WHAT YOU ARE ASKED TO DO – Print out the data exactly, keeping every image out of it.

SUPPLIED DATA –
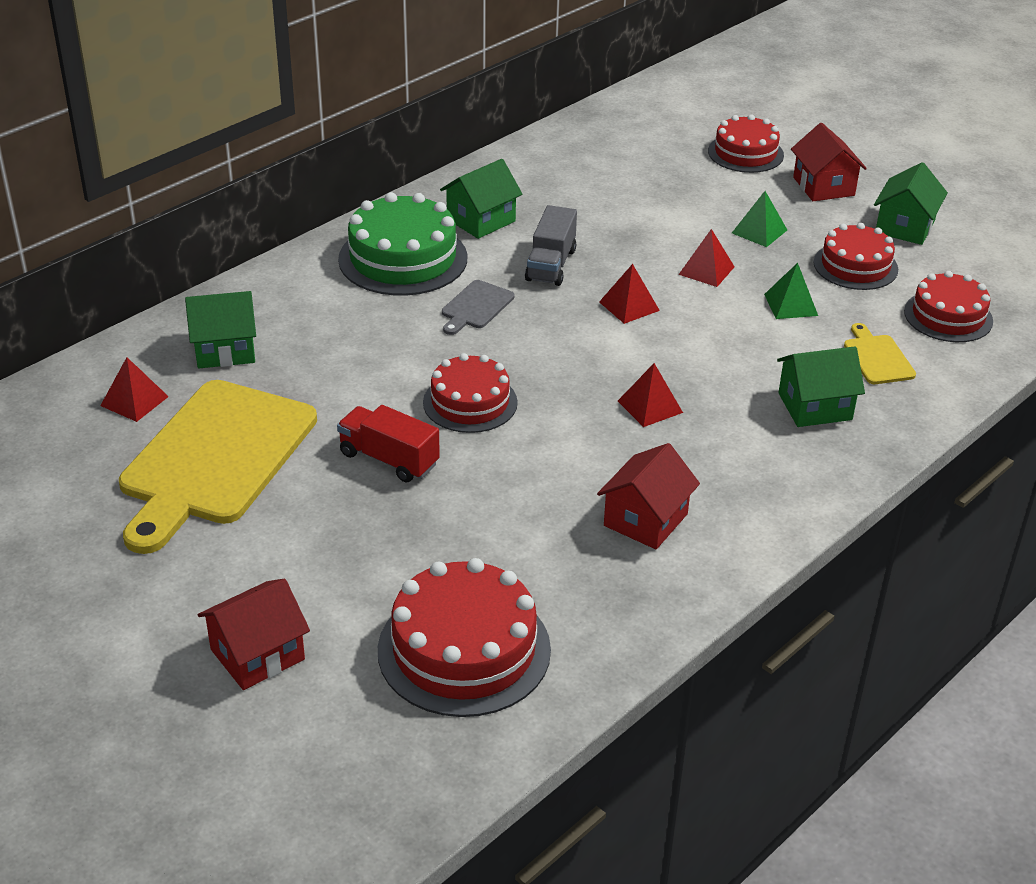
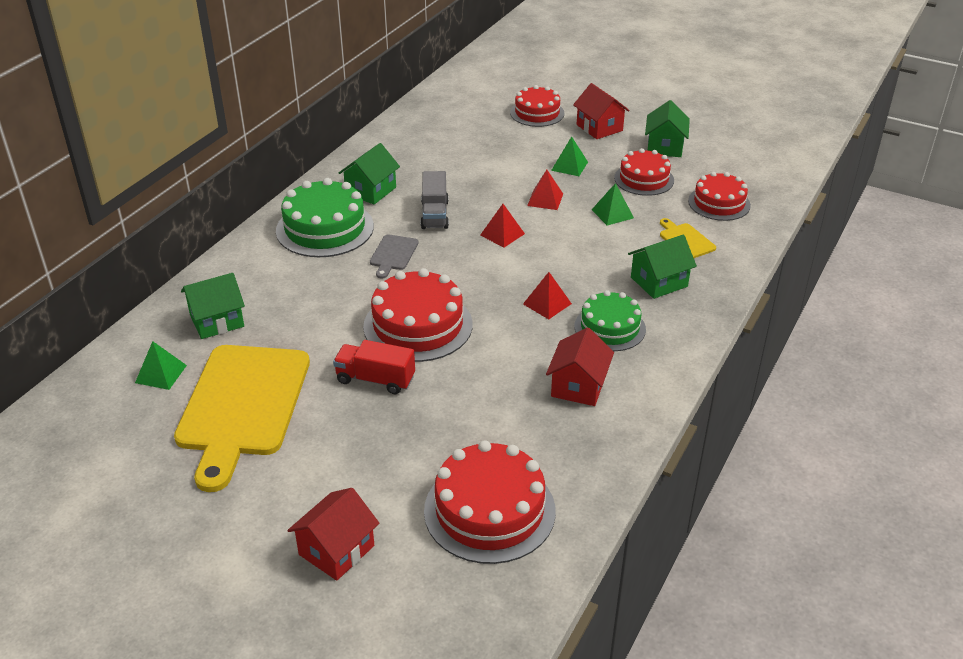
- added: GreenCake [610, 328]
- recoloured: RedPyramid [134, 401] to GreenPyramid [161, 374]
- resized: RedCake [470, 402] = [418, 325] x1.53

THE COMPLETED TASK –
- added: GreenCake [610, 328]
- recoloured: RedPyramid [134, 401] to GreenPyramid [161, 374]
- resized: RedCake [470, 402] = [418, 325] x1.53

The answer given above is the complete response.